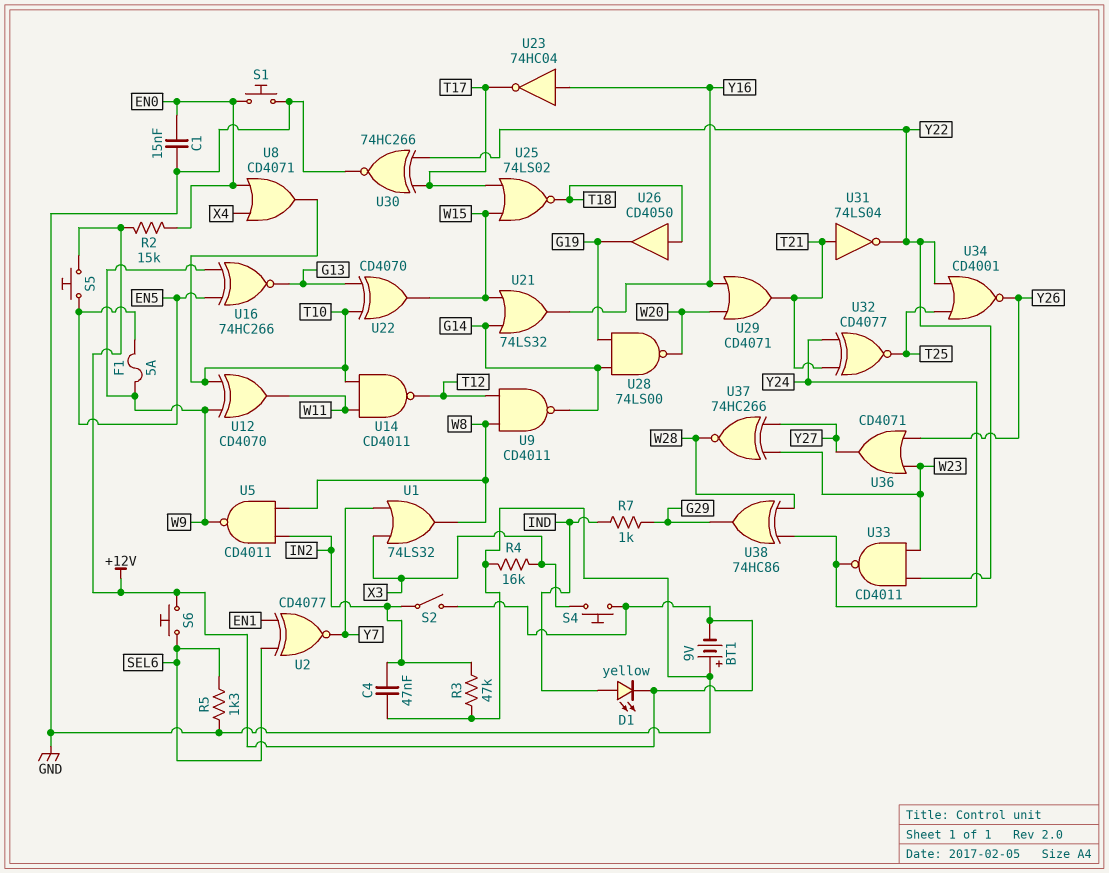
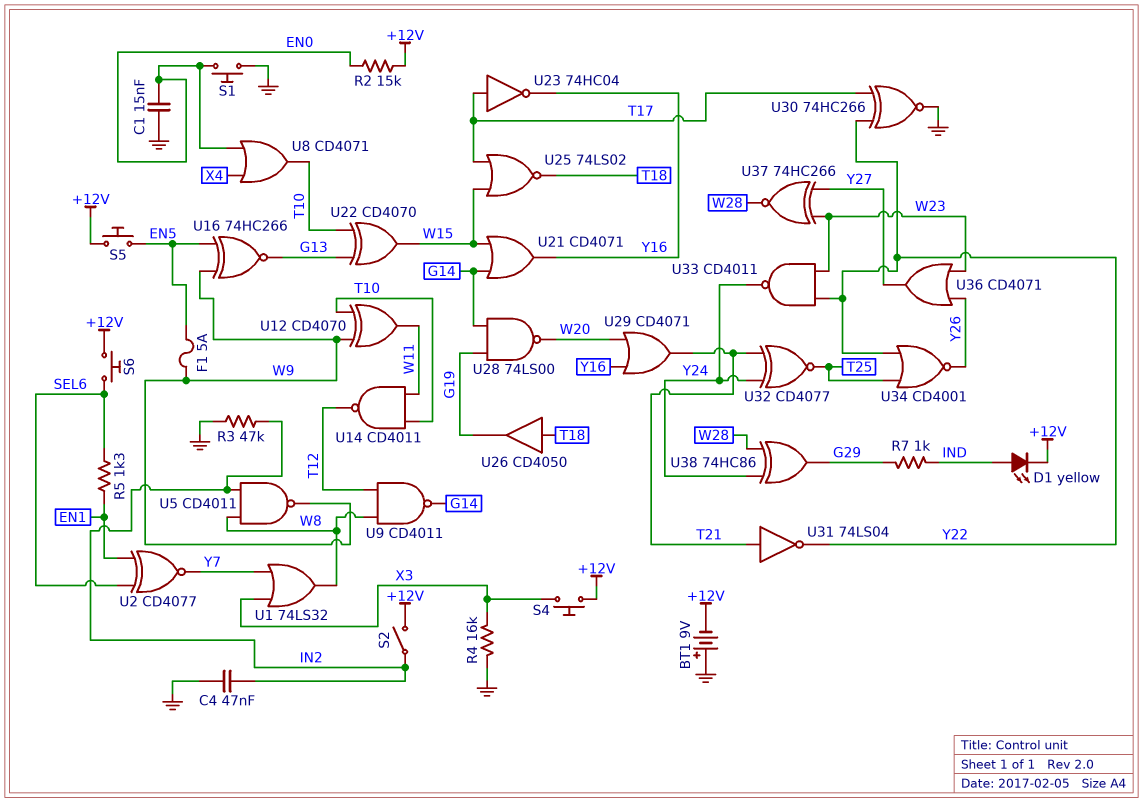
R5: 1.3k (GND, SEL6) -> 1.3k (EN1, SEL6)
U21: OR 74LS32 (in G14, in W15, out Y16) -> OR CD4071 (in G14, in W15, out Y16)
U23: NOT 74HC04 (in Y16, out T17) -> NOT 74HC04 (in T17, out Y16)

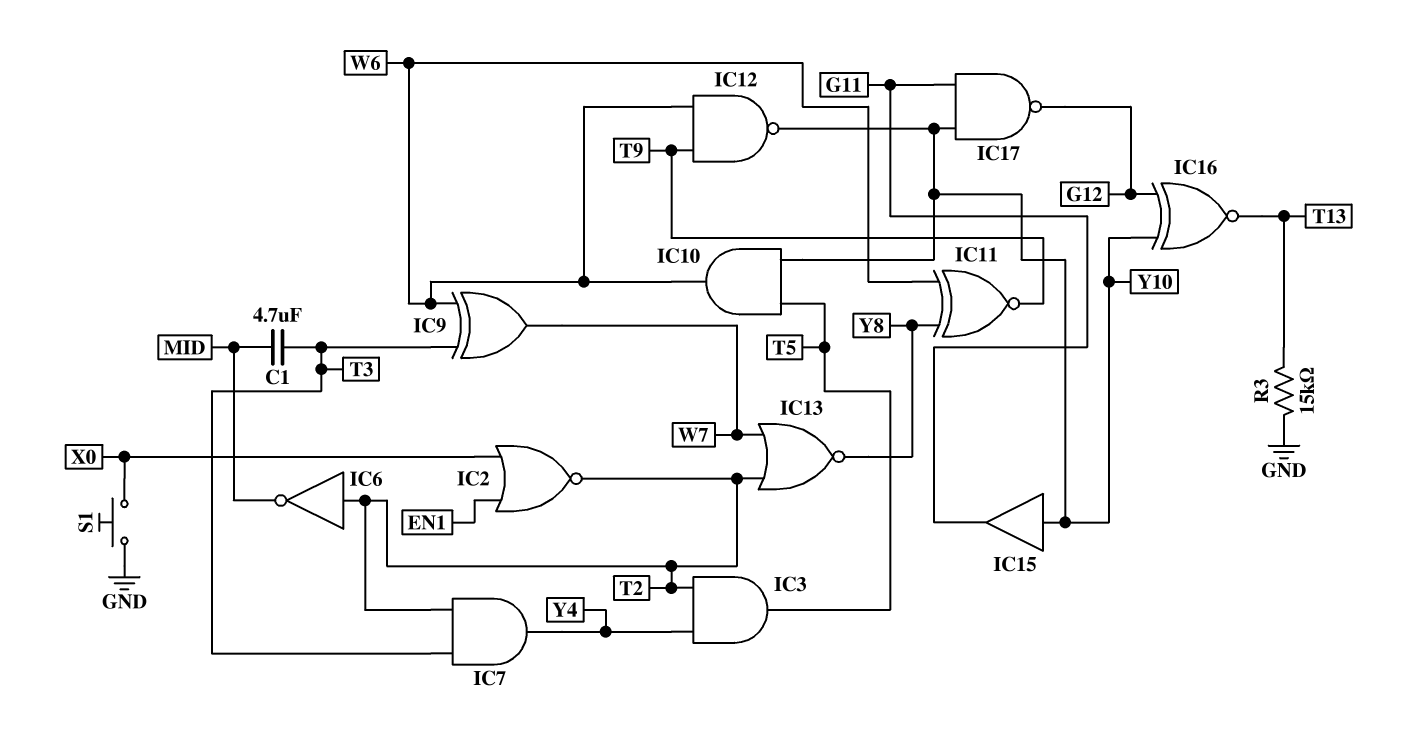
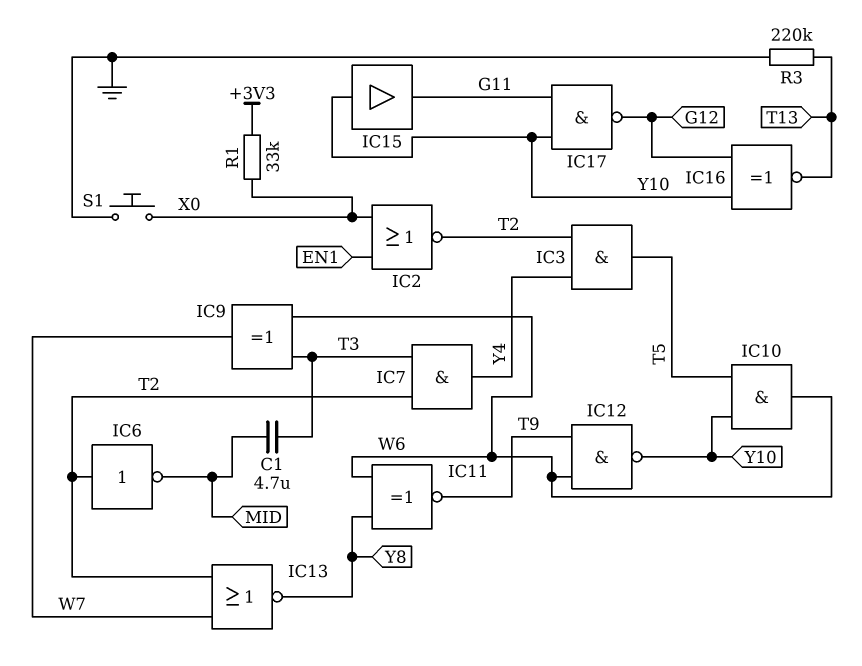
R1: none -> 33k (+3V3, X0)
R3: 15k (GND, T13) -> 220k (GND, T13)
═══
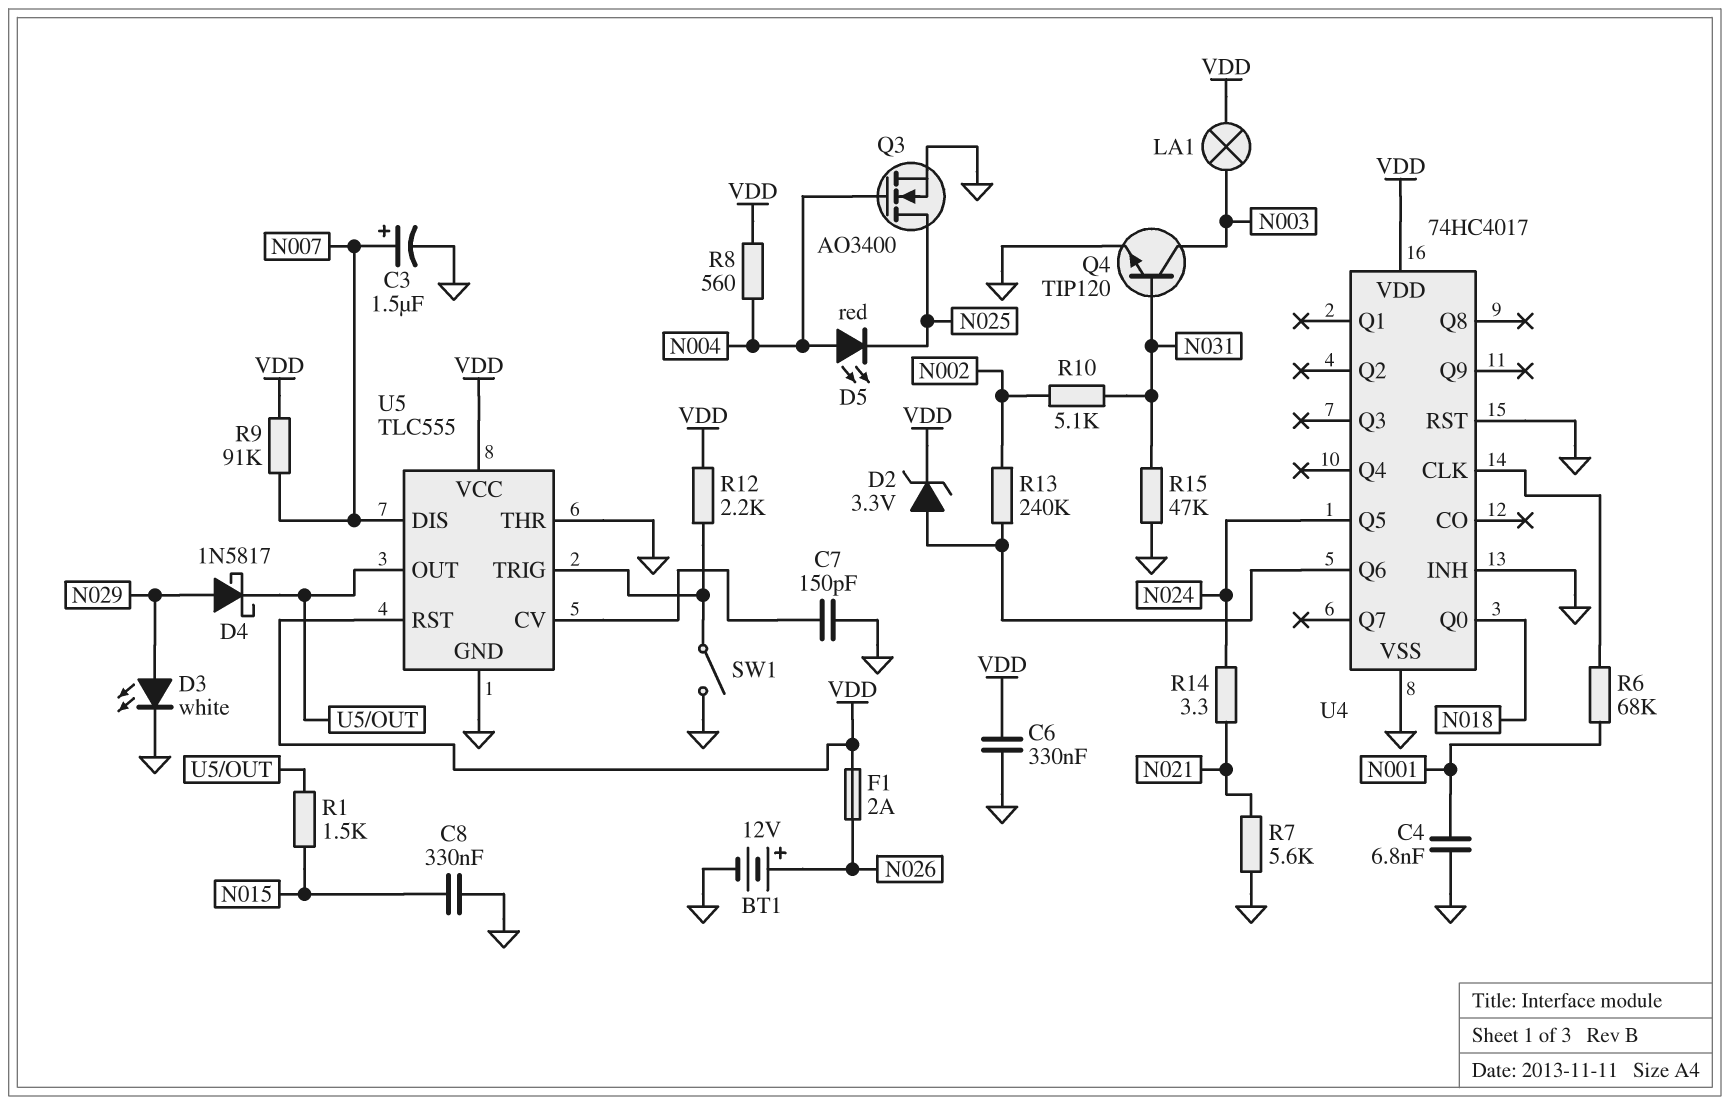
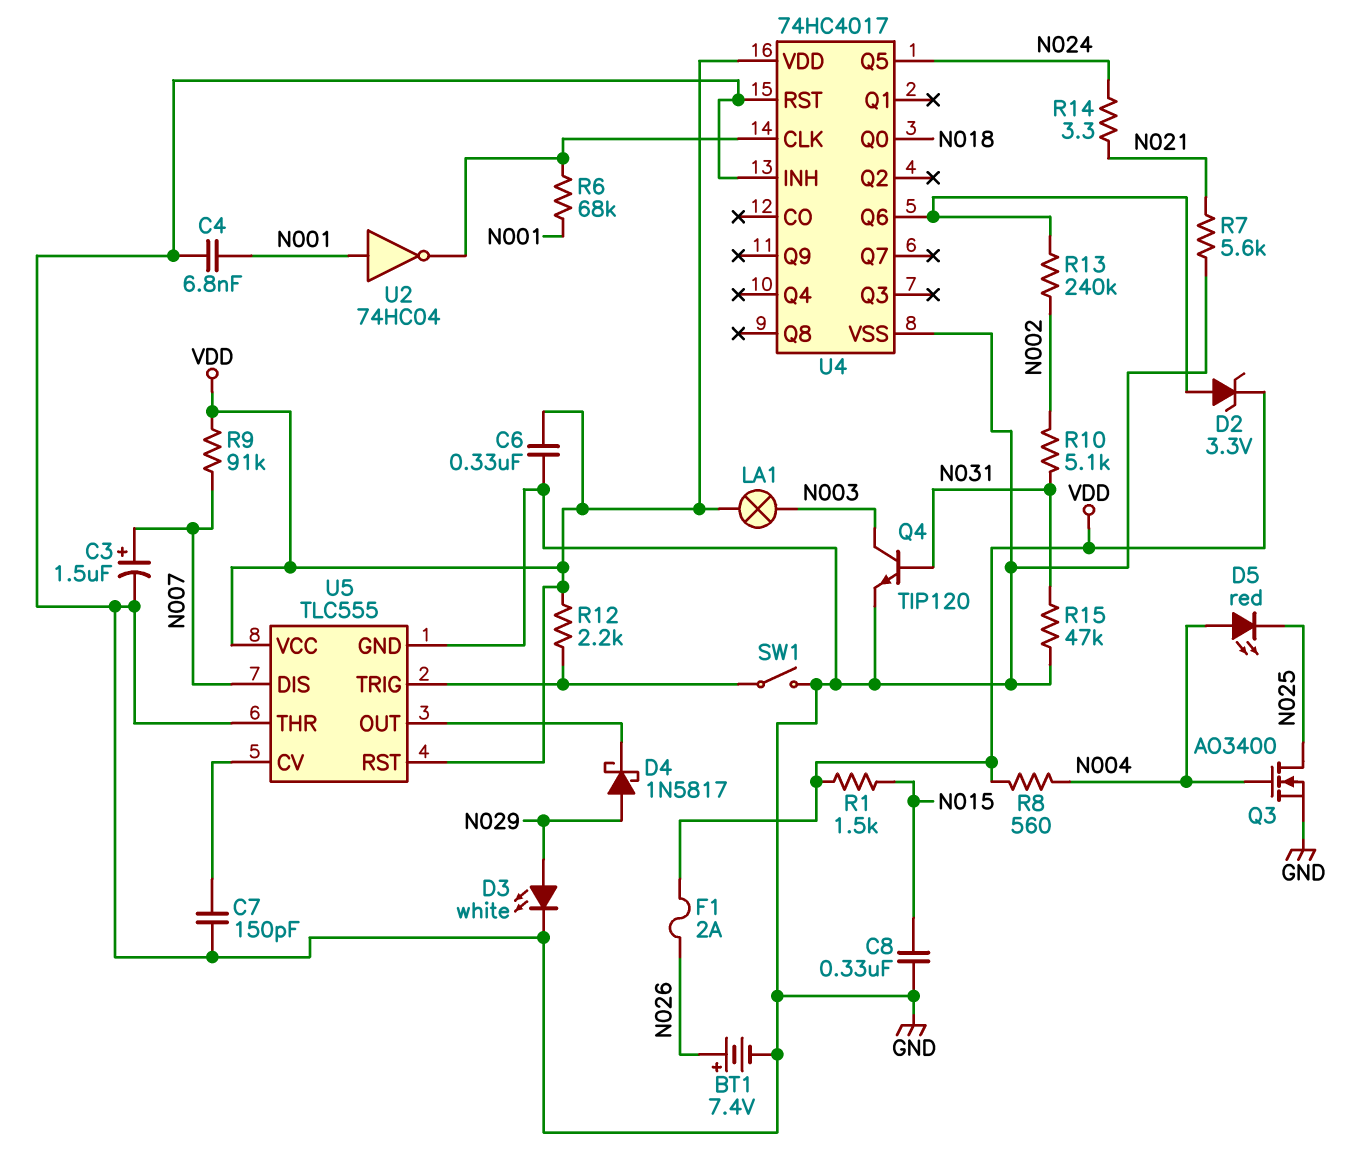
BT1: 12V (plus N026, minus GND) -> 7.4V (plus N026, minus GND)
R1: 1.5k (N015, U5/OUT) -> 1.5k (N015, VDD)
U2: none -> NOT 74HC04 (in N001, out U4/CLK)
═══
**What needs to be done:**
Look above for the line with "U23: NOT 74HC04" and copy exactly from it through the line with "R3: 15k (GND, T13) -> 220k (GND, T13)", both included. Omit the pictures.

**Completed exercise:**
U23: NOT 74HC04 (in Y16, out T17) -> NOT 74HC04 (in T17, out Y16)

R1: none -> 33k (+3V3, X0)
R3: 15k (GND, T13) -> 220k (GND, T13)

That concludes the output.